**Exercise**
Only the lines from the start of the data through the one containing "KEYS pin K2: 13 -> 12" belong in your answer; return them exactly.

**Extracted material**

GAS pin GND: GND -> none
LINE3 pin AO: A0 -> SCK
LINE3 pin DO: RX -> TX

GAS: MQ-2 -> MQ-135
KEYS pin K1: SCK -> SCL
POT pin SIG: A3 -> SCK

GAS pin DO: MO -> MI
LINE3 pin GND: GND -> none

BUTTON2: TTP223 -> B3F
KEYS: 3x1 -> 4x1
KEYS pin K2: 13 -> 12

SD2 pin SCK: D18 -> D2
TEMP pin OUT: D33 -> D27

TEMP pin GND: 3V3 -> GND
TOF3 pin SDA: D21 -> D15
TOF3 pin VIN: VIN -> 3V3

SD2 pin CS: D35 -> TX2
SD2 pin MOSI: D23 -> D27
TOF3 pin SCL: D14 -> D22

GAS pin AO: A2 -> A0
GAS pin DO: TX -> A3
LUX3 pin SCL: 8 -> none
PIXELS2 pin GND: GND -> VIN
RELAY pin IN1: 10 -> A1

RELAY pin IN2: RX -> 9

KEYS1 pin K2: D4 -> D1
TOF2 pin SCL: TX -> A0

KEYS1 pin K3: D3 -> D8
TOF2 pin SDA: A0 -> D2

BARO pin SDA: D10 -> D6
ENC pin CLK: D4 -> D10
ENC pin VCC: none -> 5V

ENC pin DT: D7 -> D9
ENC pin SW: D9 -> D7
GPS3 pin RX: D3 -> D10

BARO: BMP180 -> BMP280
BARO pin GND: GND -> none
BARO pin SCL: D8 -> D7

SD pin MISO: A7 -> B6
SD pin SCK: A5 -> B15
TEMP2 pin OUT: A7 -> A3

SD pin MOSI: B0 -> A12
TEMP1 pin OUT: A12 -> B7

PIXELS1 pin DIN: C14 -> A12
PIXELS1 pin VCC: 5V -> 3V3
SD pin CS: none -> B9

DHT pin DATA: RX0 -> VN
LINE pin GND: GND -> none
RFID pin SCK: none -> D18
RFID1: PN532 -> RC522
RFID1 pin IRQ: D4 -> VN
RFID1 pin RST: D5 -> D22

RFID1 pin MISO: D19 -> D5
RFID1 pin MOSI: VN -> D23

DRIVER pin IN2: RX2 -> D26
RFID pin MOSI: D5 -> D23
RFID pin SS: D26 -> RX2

**Result**
GAS pin GND: GND -> none
LINE3 pin AO: A0 -> SCK
LINE3 pin DO: RX -> TX

GAS: MQ-2 -> MQ-135
KEYS pin K1: SCK -> SCL
POT pin SIG: A3 -> SCK

GAS pin DO: MO -> MI
LINE3 pin GND: GND -> none

BUTTON2: TTP223 -> B3F
KEYS: 3x1 -> 4x1
KEYS pin K2: 13 -> 12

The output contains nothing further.